──────── RECORDS FOR THIS TASK
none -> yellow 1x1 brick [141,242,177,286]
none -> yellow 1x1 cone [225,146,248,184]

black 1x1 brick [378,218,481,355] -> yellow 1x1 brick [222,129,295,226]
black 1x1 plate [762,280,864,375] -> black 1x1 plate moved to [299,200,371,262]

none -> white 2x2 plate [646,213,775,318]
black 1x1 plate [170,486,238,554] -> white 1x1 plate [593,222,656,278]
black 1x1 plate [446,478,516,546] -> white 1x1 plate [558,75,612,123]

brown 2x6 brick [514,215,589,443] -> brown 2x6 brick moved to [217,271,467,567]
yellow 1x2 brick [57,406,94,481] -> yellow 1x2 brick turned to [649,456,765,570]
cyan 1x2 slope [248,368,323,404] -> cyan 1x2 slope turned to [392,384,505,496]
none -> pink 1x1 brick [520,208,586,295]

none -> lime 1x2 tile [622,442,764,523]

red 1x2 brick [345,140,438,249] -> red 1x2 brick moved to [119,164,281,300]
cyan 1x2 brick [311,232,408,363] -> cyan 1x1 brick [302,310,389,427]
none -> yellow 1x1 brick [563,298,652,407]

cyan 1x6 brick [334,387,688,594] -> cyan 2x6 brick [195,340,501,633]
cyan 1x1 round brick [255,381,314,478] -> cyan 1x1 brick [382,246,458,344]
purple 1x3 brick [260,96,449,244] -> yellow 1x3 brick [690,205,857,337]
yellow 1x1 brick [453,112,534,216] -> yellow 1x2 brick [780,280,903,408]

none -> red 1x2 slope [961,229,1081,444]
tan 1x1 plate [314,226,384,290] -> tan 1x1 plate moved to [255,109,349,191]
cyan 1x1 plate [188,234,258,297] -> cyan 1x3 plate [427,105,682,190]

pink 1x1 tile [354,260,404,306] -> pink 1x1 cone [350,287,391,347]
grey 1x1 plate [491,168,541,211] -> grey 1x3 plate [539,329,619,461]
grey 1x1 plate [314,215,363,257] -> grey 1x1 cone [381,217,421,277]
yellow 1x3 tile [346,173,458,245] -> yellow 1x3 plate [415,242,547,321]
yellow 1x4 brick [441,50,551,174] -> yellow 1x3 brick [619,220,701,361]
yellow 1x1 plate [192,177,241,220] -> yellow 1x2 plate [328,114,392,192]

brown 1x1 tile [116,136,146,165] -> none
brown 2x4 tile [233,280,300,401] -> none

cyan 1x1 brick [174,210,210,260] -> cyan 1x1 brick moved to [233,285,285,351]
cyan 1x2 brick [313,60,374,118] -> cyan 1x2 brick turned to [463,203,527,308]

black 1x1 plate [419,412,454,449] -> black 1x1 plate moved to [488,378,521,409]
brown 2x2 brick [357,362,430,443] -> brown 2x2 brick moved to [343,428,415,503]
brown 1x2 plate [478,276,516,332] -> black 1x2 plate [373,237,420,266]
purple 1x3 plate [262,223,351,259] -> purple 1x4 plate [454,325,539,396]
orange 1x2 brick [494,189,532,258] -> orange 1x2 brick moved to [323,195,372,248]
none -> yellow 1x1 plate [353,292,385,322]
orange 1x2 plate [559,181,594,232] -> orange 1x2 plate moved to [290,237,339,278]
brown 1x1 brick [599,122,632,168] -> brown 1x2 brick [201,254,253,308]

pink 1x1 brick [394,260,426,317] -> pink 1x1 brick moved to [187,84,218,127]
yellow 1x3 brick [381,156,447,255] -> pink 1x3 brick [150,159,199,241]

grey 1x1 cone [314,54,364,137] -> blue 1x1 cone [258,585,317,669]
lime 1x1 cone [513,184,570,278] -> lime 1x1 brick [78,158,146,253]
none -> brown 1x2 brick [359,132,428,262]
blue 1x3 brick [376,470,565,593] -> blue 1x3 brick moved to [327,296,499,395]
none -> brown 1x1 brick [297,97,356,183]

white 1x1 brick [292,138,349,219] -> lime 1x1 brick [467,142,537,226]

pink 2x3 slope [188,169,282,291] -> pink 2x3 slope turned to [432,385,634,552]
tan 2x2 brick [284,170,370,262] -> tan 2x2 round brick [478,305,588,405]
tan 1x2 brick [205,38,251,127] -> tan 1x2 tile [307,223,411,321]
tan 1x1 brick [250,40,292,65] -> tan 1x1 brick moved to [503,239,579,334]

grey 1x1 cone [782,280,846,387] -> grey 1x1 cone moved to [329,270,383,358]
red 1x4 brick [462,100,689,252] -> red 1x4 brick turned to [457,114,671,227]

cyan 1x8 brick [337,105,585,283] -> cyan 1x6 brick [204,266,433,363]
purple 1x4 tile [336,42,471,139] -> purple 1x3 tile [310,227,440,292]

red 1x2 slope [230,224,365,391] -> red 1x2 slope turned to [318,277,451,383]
────────────────
• TO DO: Starting at the line above that holds "grey 1x1 cone [314,54,364,137]" and ending at the line that holds "white 1x1 brick", transcribe each line exactly and include no other lines.

• SOLUTION TO THIS TASK:
grey 1x1 cone [314,54,364,137] -> blue 1x1 cone [258,585,317,669]
lime 1x1 cone [513,184,570,278] -> lime 1x1 brick [78,158,146,253]
none -> brown 1x2 brick [359,132,428,262]
blue 1x3 brick [376,470,565,593] -> blue 1x3 brick moved to [327,296,499,395]
none -> brown 1x1 brick [297,97,356,183]

white 1x1 brick [292,138,349,219] -> lime 1x1 brick [467,142,537,226]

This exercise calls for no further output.